— Aim of the task —
What lines of the data include the string "bucket"? Copy them all.

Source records
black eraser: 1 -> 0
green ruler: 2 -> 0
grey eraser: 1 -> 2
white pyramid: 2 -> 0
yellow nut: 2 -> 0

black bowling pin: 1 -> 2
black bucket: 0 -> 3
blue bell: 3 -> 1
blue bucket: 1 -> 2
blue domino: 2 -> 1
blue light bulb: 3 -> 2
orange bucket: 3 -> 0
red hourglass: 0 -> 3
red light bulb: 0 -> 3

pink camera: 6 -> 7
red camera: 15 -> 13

— Written response —
black bucket: 0 -> 3
blue bucket: 1 -> 2
orange bucket: 3 -> 0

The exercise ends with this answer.